=== INPUT ===

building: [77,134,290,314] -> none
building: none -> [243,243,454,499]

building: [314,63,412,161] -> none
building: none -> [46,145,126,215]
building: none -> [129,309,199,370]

===
=== INPUT ===

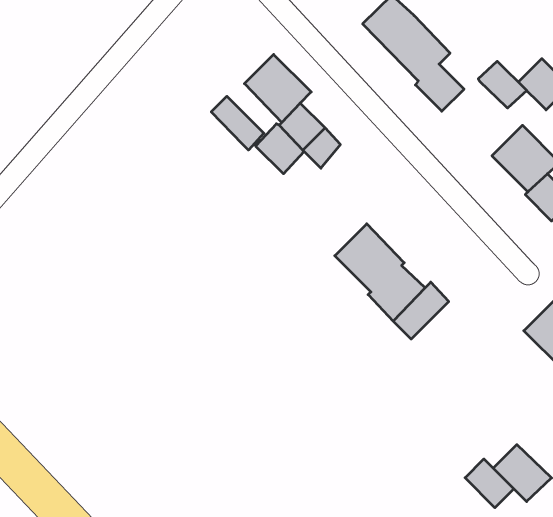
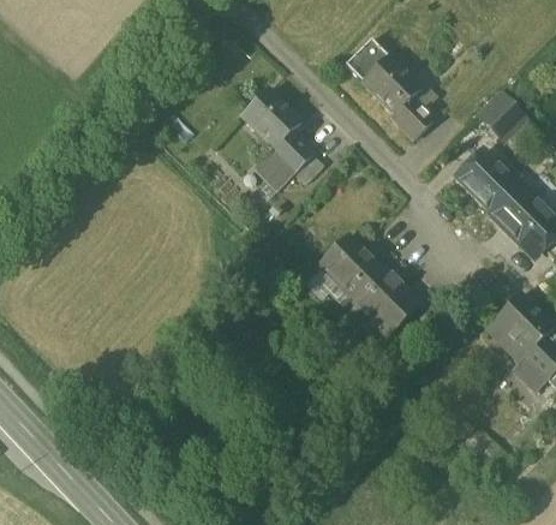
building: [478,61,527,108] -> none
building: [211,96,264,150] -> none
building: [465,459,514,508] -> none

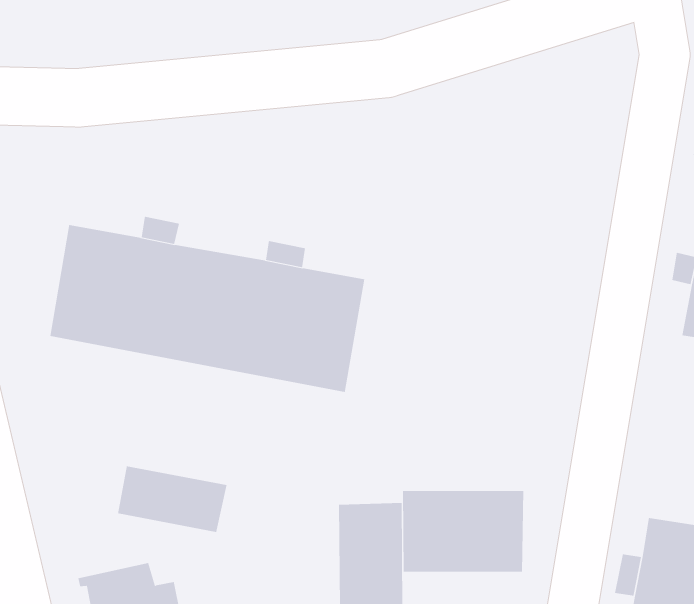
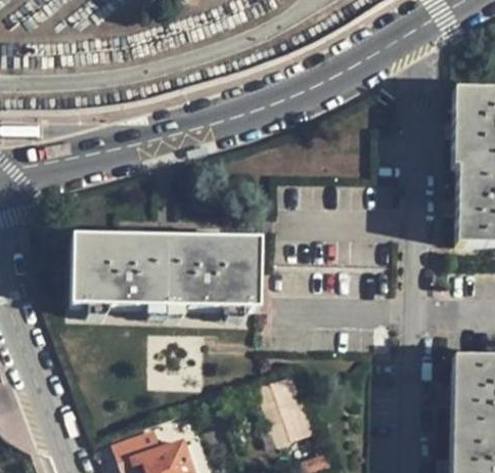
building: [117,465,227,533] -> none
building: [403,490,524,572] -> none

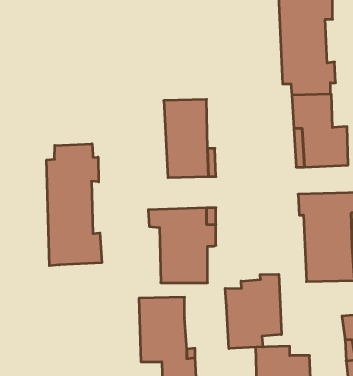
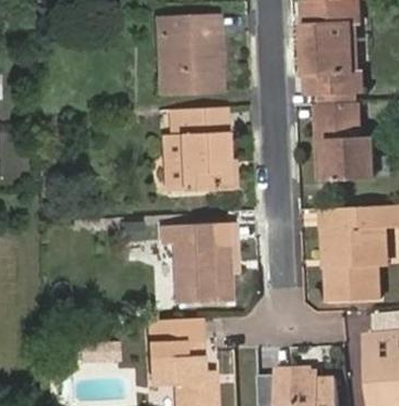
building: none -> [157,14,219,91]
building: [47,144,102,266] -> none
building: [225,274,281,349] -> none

===
=== INPUT ===

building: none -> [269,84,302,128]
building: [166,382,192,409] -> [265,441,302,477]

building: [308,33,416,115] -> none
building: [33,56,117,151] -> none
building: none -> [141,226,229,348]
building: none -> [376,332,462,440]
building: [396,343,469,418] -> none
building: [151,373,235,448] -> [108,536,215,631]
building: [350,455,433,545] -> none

===

Only the lines starting at the one that includes "building: [403,490,524,572] -> none" and ending at the one that includes "building: [225,274,281,349] -> none" should be retyped, exactly, from the records above; no pictures.

_RESPONSE AREA_
building: [403,490,524,572] -> none

building: none -> [157,14,219,91]
building: [47,144,102,266] -> none
building: [225,274,281,349] -> none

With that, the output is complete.